Task statement:
Go to the line below containing "black cupcake: 2 -> 5" and print exactly from there through the line containing "green plane: 4 -> 6", both included. Print nothing else.

━━━━━ Extracted records ━━━━━

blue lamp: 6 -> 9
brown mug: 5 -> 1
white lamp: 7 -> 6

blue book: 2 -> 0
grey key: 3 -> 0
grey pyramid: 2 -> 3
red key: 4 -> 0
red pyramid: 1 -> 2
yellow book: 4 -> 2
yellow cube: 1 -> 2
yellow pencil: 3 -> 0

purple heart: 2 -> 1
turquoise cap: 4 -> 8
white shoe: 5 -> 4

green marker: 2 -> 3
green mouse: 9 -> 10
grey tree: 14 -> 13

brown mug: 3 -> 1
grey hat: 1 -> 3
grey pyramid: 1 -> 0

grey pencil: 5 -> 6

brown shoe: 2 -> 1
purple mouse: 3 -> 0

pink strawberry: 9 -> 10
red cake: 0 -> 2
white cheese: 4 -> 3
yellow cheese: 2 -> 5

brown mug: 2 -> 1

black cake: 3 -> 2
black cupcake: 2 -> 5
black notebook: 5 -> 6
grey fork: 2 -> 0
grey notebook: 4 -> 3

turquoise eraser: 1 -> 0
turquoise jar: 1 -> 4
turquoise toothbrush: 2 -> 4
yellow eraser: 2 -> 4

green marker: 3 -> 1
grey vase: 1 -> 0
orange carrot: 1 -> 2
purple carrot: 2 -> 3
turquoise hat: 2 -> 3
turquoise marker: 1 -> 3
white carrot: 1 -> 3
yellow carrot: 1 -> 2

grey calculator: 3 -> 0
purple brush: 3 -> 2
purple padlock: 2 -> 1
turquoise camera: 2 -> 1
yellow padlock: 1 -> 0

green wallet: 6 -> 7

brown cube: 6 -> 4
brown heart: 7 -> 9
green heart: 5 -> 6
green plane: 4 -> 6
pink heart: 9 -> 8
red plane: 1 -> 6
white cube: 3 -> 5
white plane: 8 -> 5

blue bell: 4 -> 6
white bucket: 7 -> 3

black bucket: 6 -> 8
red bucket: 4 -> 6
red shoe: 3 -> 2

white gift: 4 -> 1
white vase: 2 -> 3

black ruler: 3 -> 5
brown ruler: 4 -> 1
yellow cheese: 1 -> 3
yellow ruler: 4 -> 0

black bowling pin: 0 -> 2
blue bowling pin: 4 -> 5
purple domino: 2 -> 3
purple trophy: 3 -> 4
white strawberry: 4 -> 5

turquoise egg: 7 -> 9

━━━━━

Output below:
black cupcake: 2 -> 5
black notebook: 5 -> 6
grey fork: 2 -> 0
grey notebook: 4 -> 3

turquoise eraser: 1 -> 0
turquoise jar: 1 -> 4
turquoise toothbrush: 2 -> 4
yellow eraser: 2 -> 4

green marker: 3 -> 1
grey vase: 1 -> 0
orange carrot: 1 -> 2
purple carrot: 2 -> 3
turquoise hat: 2 -> 3
turquoise marker: 1 -> 3
white carrot: 1 -> 3
yellow carrot: 1 -> 2

grey calculator: 3 -> 0
purple brush: 3 -> 2
purple padlock: 2 -> 1
turquoise camera: 2 -> 1
yellow padlock: 1 -> 0

green wallet: 6 -> 7

brown cube: 6 -> 4
brown heart: 7 -> 9
green heart: 5 -> 6
green plane: 4 -> 6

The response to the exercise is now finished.